[The problem] State how many lines in the listing below contain the word "clockwise", with no other words.

[Data provided]
↓

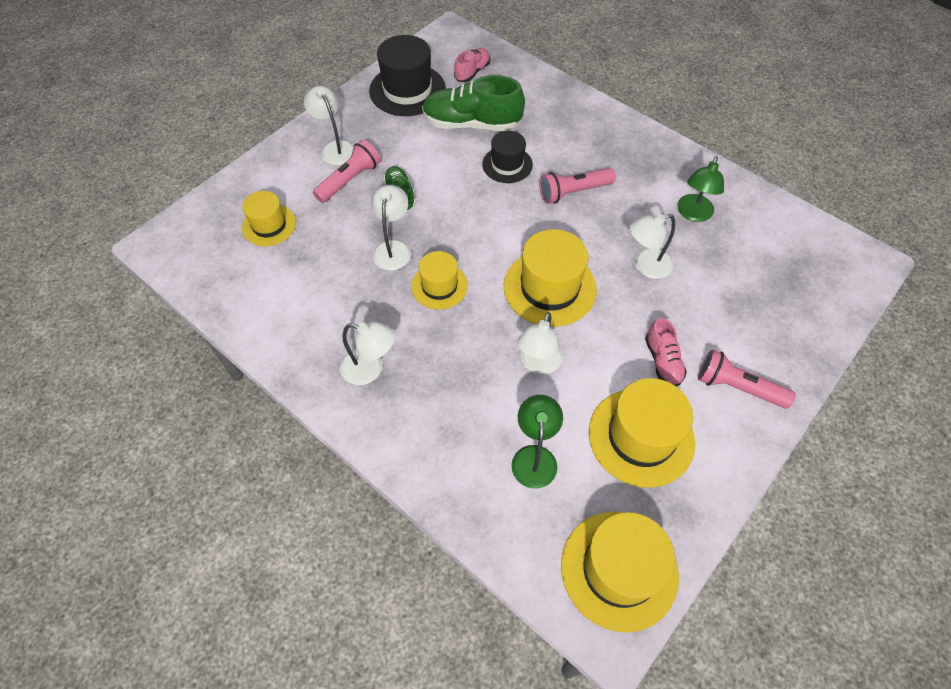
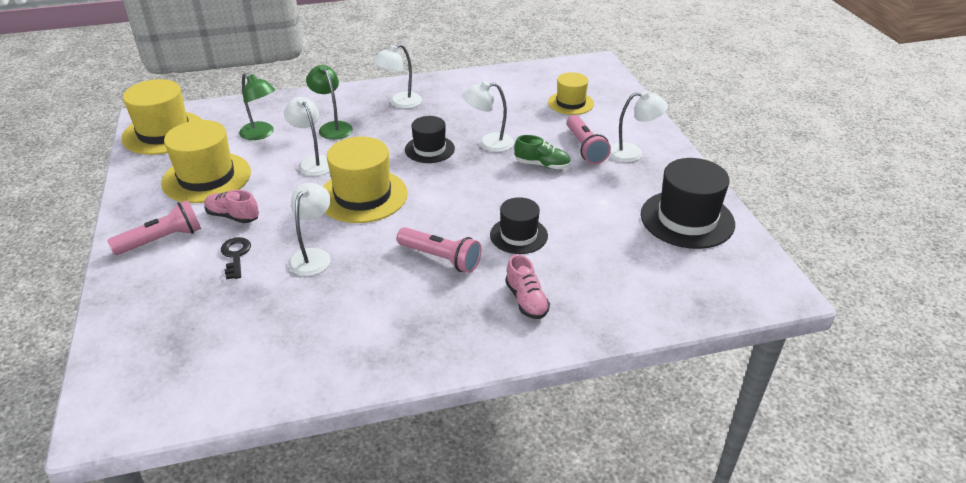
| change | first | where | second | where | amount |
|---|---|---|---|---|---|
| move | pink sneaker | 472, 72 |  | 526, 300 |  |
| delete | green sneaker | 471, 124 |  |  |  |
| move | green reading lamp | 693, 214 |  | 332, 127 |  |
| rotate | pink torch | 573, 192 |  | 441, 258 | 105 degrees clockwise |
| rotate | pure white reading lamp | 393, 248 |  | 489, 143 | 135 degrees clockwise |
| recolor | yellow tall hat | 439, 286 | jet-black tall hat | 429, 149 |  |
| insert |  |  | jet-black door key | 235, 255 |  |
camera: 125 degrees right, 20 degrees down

↑

[Answer to this exercise] 2